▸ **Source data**
........

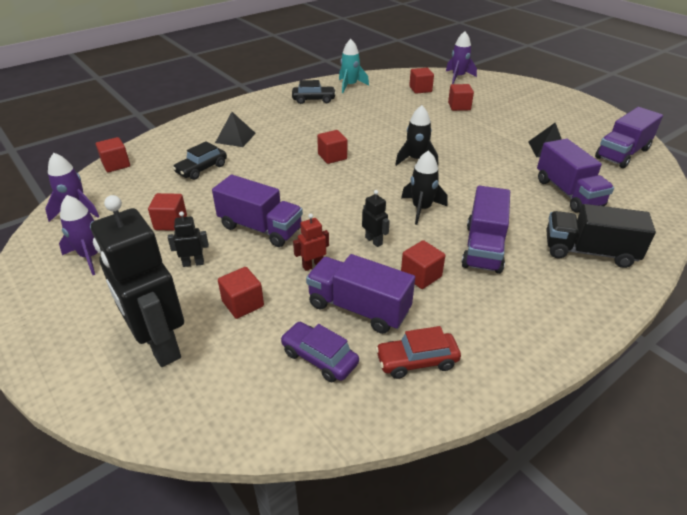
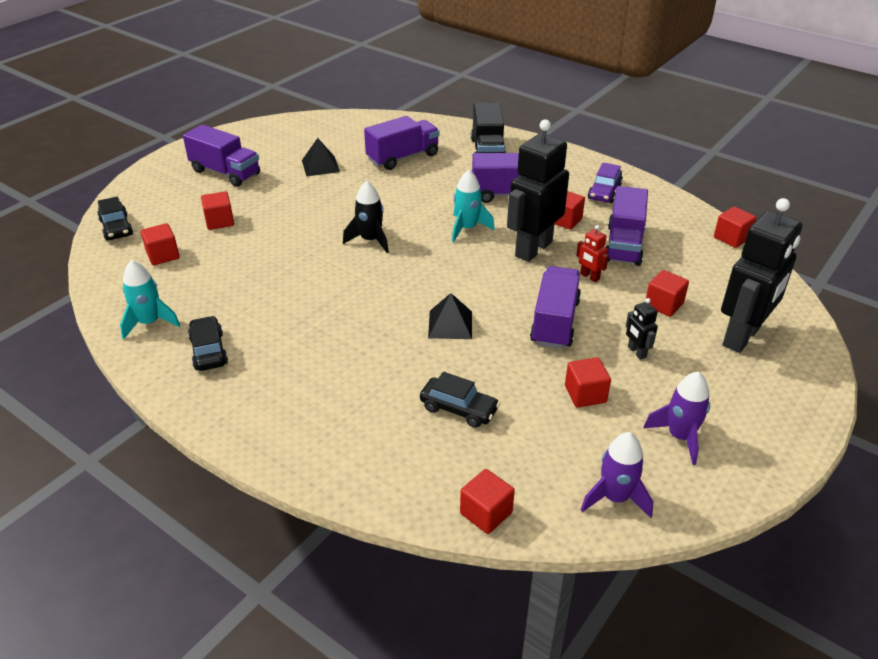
camera: 105 degrees left, 0 degrees up
(235, 137) = (358, 403): black pyramid -> black pyramid (450, 324)
(319, 358) = (686, 254): purple car -> purple car (604, 192)
(332, 157) = (384, 301): red cube -> red cube (731, 238)
(374, 241) = (533, 249): black robot -> black robot, size x2.38
(417, 361) = (655, 214): red car -> none
(421, 209) = (467, 228): black rocket -> turquoise rocket
(458, 77) = (116, 228): purple rocket -> black car
(622, 153) = (318, 130): purple truck -> purple truck (225, 172)

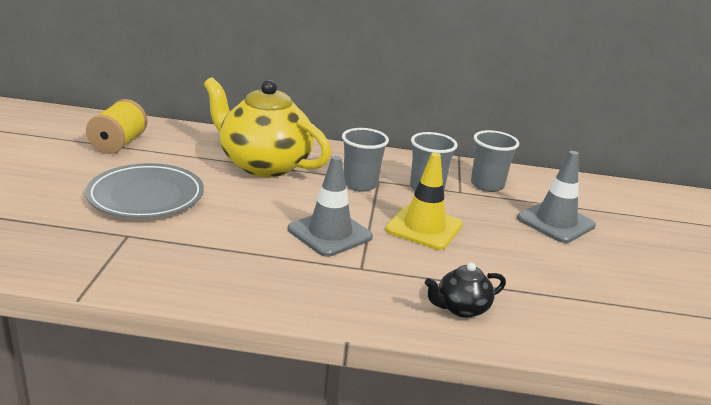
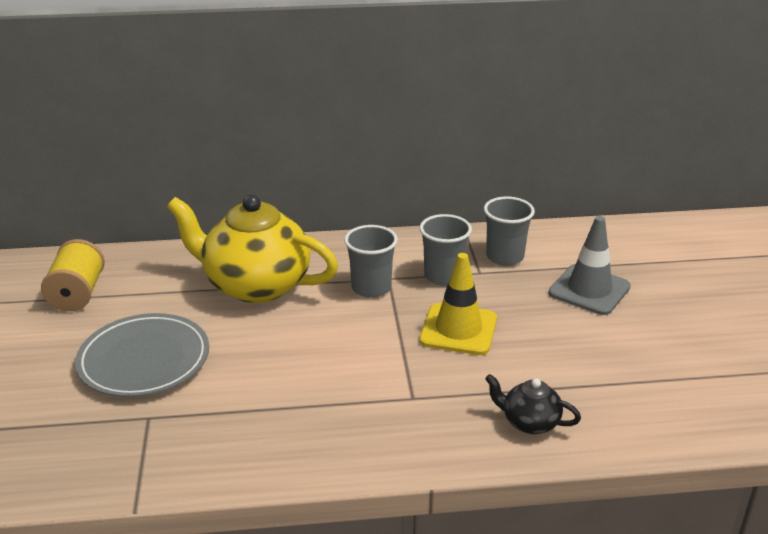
camera: 10 degrees left, 5 degrees up
(330, 233) = (363, 361): grey traffic cone -> none
(461, 308) = (529, 422): black teapot -> black teapot turned 60 degrees clockwise

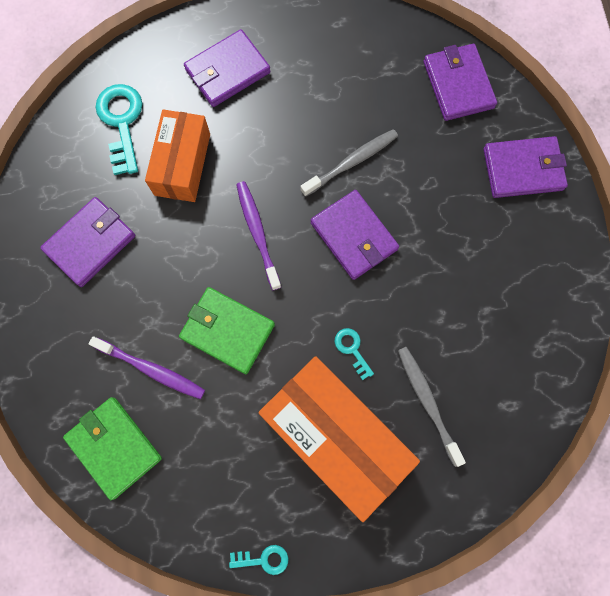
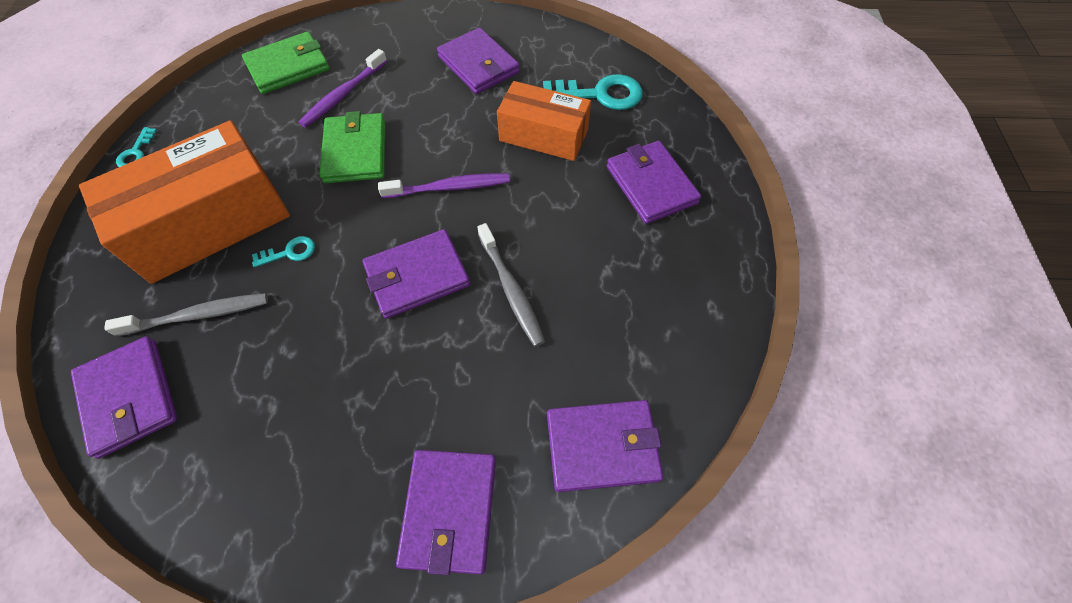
camera: 100 degrees right, 15 degrees down
(227, 331) = (355, 151): green wallet -> green wallet turned 45 degrees counterclockwise
(506, 423) = (129, 398): none -> purple wallet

........

Going by the data above, the answer is exactly the lines from the one holding "camera: 10 degrees left, 5 degrees up" to the one holding "(227, 331) = (355, 151): green", both kept, with the pictures left out.

camera: 10 degrees left, 5 degrees up
(330, 233) = (363, 361): grey traffic cone -> none
(461, 308) = (529, 422): black teapot -> black teapot turned 60 degrees clockwise

camera: 100 degrees right, 15 degrees down
(227, 331) = (355, 151): green wallet -> green wallet turned 45 degrees counterclockwise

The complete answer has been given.